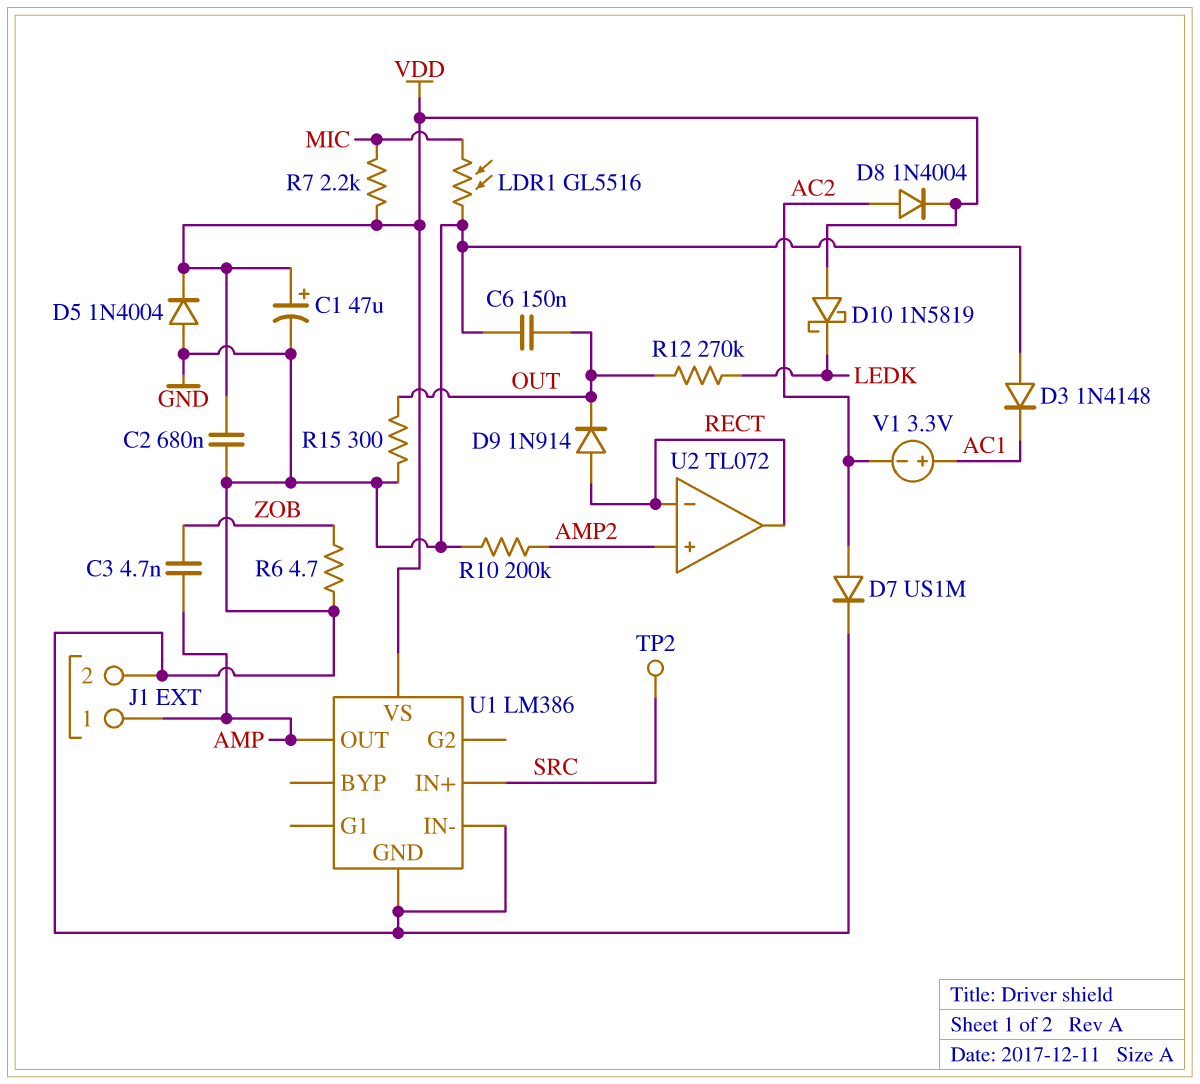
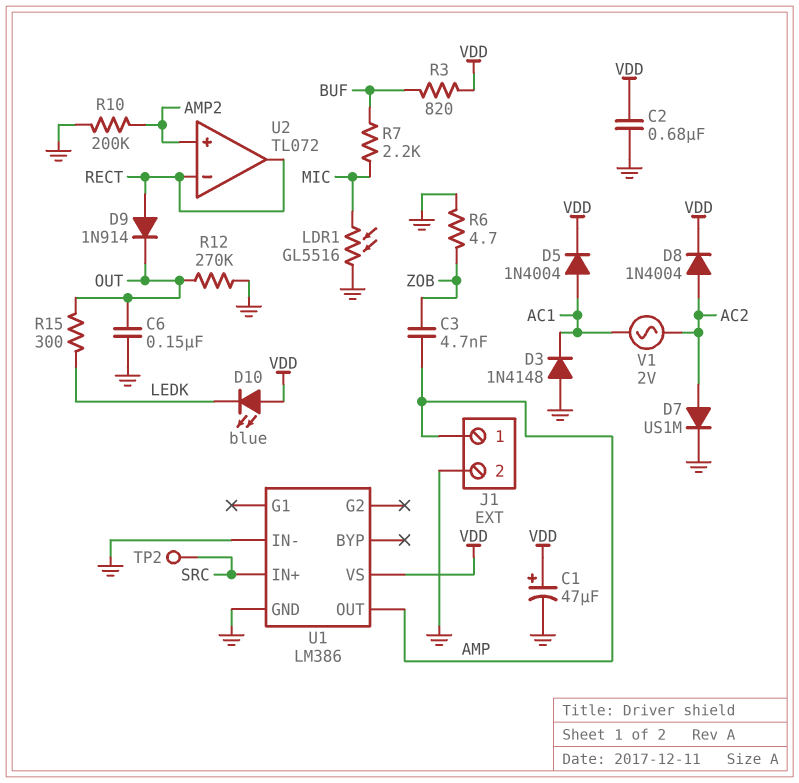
D5: diode 1N4004 (A GND, K VDD) -> diode 1N4004 (A AC1, K VDD)
D10: schottky 1N5819 (A VDD, K LEDK) -> LED blue (A VDD, K LEDK)
R3: none -> 820 (BUF, VDD)
R7: 2.2k (MIC, VDD) -> 2.2k (BUF, MIC)
R12: 270k (LEDK, OUT) -> 270k (GND, OUT)
R15: 300 (GND, OUT) -> 300 (LEDK, OUT)
V1: 3.3V (plus AC1, minus AC2) -> AC 2V (AC1, AC2)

§ **Description of the task**: Copy each line of the material above exactly, but not the images.

§ **Exercise result**:
D5: diode 1N4004 (A GND, K VDD) -> diode 1N4004 (A AC1, K VDD)
D10: schottky 1N5819 (A VDD, K LEDK) -> LED blue (A VDD, K LEDK)
R3: none -> 820 (BUF, VDD)
R7: 2.2k (MIC, VDD) -> 2.2k (BUF, MIC)
R12: 270k (LEDK, OUT) -> 270k (GND, OUT)
R15: 300 (GND, OUT) -> 300 (LEDK, OUT)
V1: 3.3V (plus AC1, minus AC2) -> AC 2V (AC1, AC2)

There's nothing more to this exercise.